Input records —
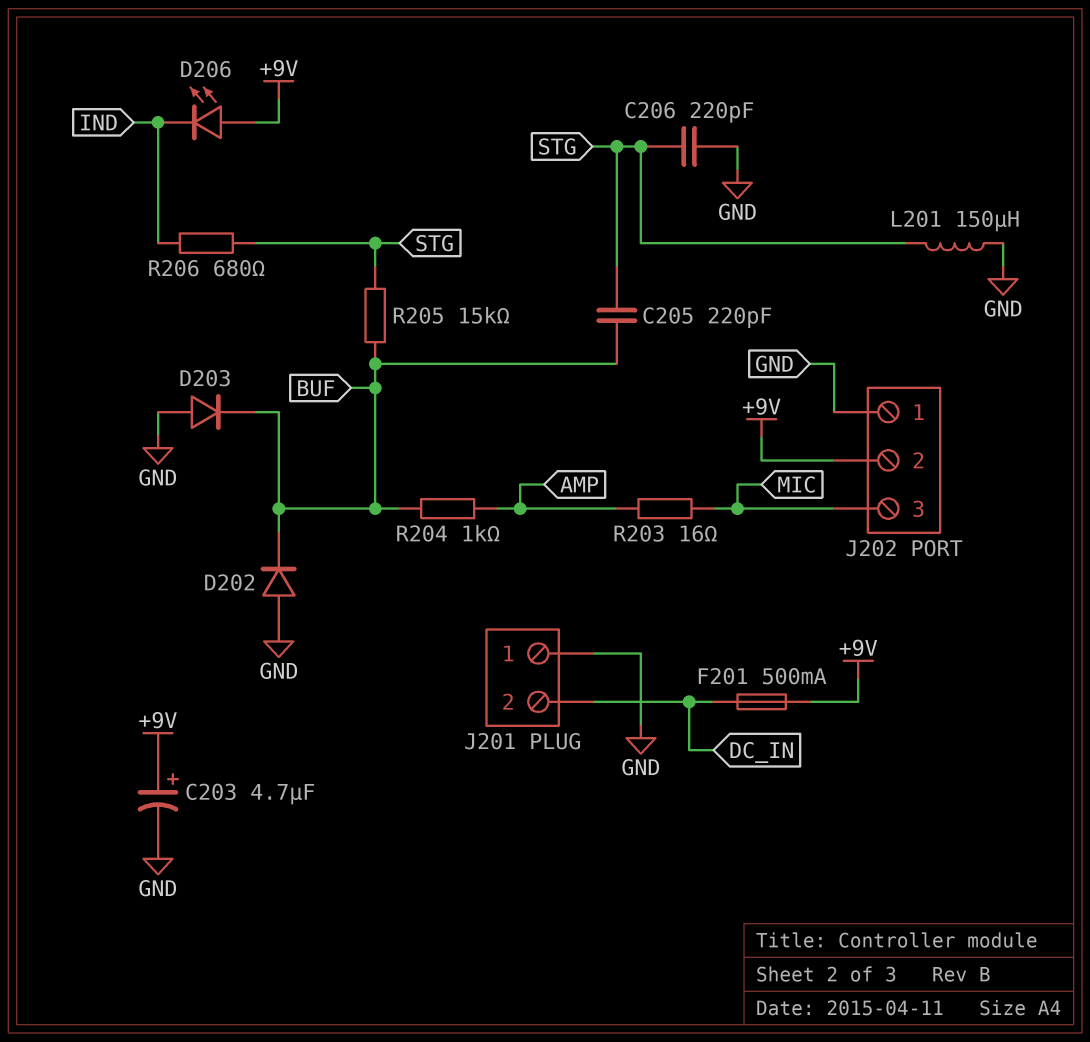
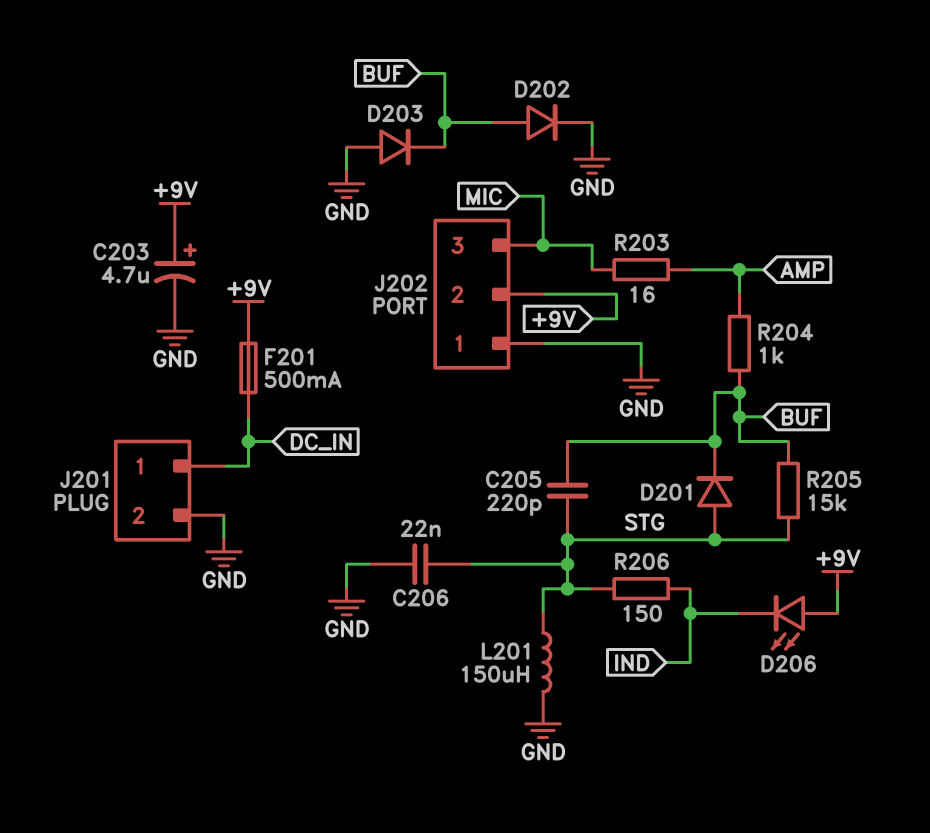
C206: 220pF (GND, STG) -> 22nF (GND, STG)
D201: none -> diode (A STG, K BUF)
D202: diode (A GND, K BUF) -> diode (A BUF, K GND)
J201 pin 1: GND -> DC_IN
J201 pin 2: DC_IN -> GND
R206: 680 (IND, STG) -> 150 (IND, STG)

Exercise requirements —
Determine how many lines in the data contain the string "diode", and give the number only.

Expected answer —
2